→ Aim of the exercise: This exercise requires every record to be repeated exactly.

--*--

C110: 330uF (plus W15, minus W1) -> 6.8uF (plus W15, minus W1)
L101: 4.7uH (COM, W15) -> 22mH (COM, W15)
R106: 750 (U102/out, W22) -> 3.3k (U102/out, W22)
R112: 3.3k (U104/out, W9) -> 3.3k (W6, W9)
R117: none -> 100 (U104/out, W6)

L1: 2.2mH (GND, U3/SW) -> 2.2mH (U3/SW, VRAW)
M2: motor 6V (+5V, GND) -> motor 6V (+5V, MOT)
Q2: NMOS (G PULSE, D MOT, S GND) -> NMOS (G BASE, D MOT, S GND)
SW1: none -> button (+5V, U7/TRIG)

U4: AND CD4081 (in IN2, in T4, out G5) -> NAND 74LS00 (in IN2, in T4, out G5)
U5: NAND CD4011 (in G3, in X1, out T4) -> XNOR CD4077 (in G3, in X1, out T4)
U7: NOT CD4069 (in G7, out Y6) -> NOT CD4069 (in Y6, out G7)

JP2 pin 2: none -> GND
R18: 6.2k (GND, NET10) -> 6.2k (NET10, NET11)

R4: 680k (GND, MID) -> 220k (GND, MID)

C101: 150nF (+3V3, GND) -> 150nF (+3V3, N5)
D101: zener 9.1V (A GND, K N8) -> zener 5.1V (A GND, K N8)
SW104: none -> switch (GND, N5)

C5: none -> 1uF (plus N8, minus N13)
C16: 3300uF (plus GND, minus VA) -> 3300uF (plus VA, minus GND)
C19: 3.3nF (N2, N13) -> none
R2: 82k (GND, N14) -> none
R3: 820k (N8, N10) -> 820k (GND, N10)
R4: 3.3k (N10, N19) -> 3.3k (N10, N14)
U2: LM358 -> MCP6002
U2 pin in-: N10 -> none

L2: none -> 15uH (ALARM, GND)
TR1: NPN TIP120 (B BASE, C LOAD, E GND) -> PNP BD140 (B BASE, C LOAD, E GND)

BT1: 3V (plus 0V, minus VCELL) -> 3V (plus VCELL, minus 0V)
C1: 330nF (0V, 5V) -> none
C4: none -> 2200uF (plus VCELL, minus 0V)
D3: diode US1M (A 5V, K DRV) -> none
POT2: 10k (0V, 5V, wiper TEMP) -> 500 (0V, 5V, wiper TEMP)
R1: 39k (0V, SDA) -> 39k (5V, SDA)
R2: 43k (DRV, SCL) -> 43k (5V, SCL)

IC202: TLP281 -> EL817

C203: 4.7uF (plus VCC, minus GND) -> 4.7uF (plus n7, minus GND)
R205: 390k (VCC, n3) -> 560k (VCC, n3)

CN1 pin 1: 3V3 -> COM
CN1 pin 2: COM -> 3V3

--*--

→ Response to the exercise:
C110: 330uF (plus W15, minus W1) -> 6.8uF (plus W15, minus W1)
L101: 4.7uH (COM, W15) -> 22mH (COM, W15)
R106: 750 (U102/out, W22) -> 3.3k (U102/out, W22)
R112: 3.3k (U104/out, W9) -> 3.3k (W6, W9)
R117: none -> 100 (U104/out, W6)

L1: 2.2mH (GND, U3/SW) -> 2.2mH (U3/SW, VRAW)
M2: motor 6V (+5V, GND) -> motor 6V (+5V, MOT)
Q2: NMOS (G PULSE, D MOT, S GND) -> NMOS (G BASE, D MOT, S GND)
SW1: none -> button (+5V, U7/TRIG)

U4: AND CD4081 (in IN2, in T4, out G5) -> NAND 74LS00 (in IN2, in T4, out G5)
U5: NAND CD4011 (in G3, in X1, out T4) -> XNOR CD4077 (in G3, in X1, out T4)
U7: NOT CD4069 (in G7, out Y6) -> NOT CD4069 (in Y6, out G7)

JP2 pin 2: none -> GND
R18: 6.2k (GND, NET10) -> 6.2k (NET10, NET11)

R4: 680k (GND, MID) -> 220k (GND, MID)

C101: 150nF (+3V3, GND) -> 150nF (+3V3, N5)
D101: zener 9.1V (A GND, K N8) -> zener 5.1V (A GND, K N8)
SW104: none -> switch (GND, N5)

C5: none -> 1uF (plus N8, minus N13)
C16: 3300uF (plus GND, minus VA) -> 3300uF (plus VA, minus GND)
C19: 3.3nF (N2, N13) -> none
R2: 82k (GND, N14) -> none
R3: 820k (N8, N10) -> 820k (GND, N10)
R4: 3.3k (N10, N19) -> 3.3k (N10, N14)
U2: LM358 -> MCP6002
U2 pin in-: N10 -> none

L2: none -> 15uH (ALARM, GND)
TR1: NPN TIP120 (B BASE, C LOAD, E GND) -> PNP BD140 (B BASE, C LOAD, E GND)

BT1: 3V (plus 0V, minus VCELL) -> 3V (plus VCELL, minus 0V)
C1: 330nF (0V, 5V) -> none
C4: none -> 2200uF (plus VCELL, minus 0V)
D3: diode US1M (A 5V, K DRV) -> none
POT2: 10k (0V, 5V, wiper TEMP) -> 500 (0V, 5V, wiper TEMP)
R1: 39k (0V, SDA) -> 39k (5V, SDA)
R2: 43k (DRV, SCL) -> 43k (5V, SCL)

IC202: TLP281 -> EL817

C203: 4.7uF (plus VCC, minus GND) -> 4.7uF (plus n7, minus GND)
R205: 390k (VCC, n3) -> 560k (VCC, n3)

CN1 pin 1: 3V3 -> COM
CN1 pin 2: COM -> 3V3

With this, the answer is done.